In the records below, tally each line that contains the word "none" and give the total only.

*** Source material

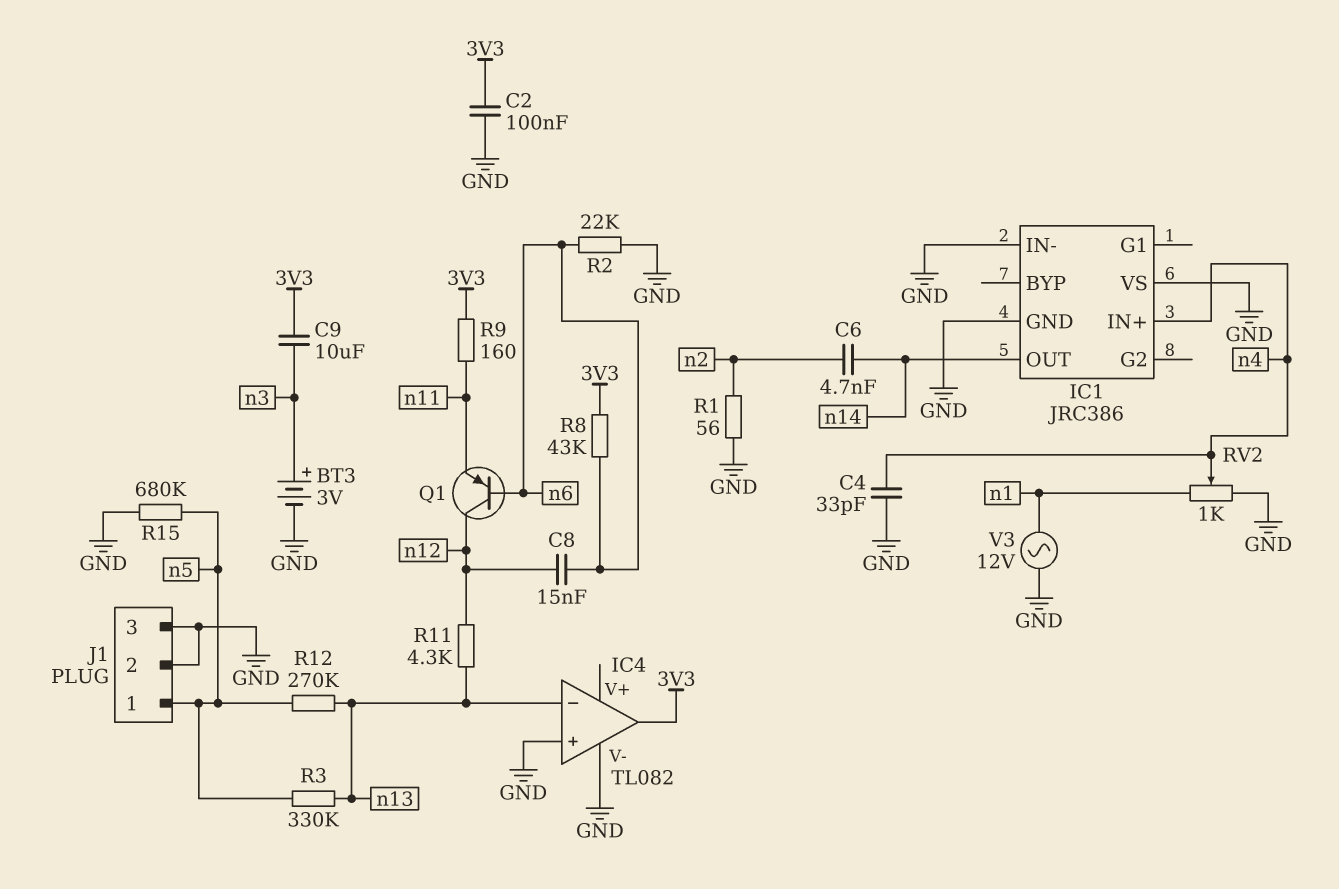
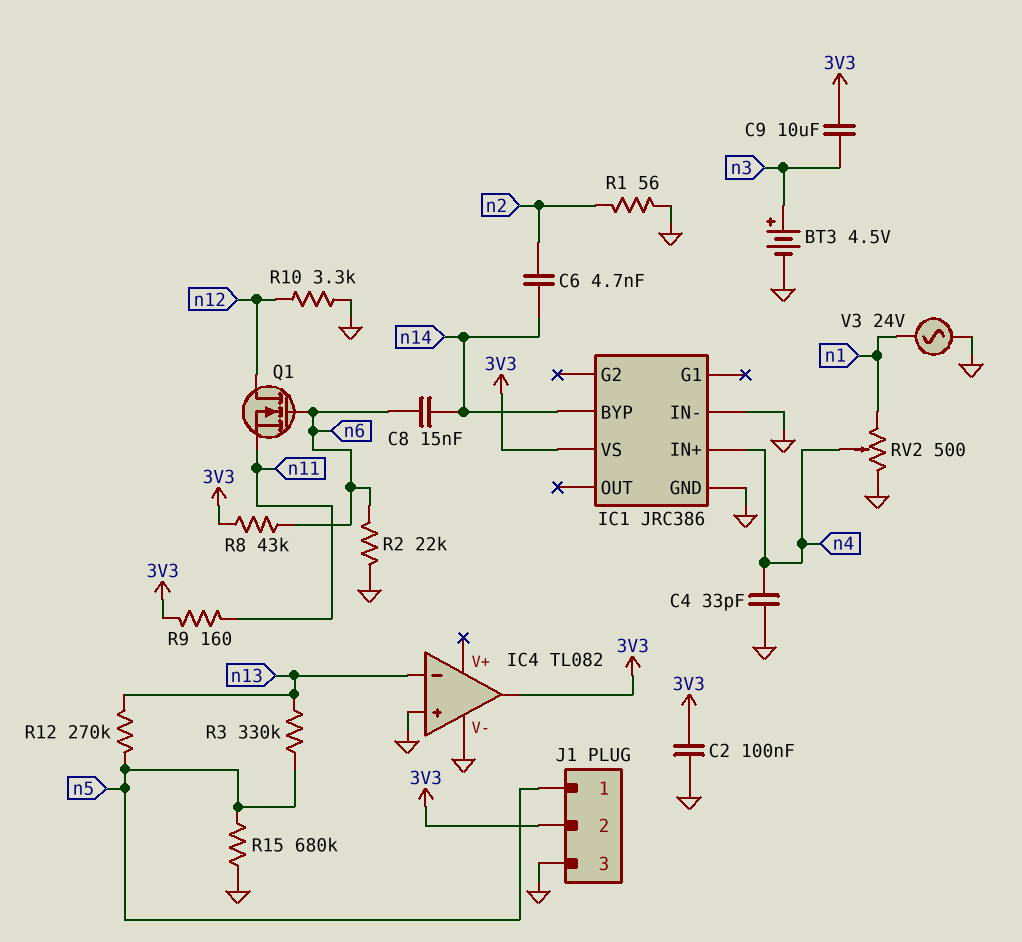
BT3: 3V (plus n3, minus GND) -> 4.5V (plus n3, minus GND)
C8: 15nF (n6, n12) -> 15nF (n6, n14)
IC1 pin BYP: none -> n14
IC1 pin OUT: n14 -> none
IC1 pin VS: GND -> 3V3
J1 pin 2: GND -> 3V3
Q1: PNP (B n6, C n12, E n11) -> NMOS (G n6, D n12, S n11)
R10: none -> 3.3k (GND, n12)
R11: 4.3k (n12, n13) -> none
RV2: 1k (GND, n1, wiper n4) -> 500 (GND, n1, wiper n4)
V3: AC 12V (GND, n1) -> AC 24V (GND, n1)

******

Task result - 4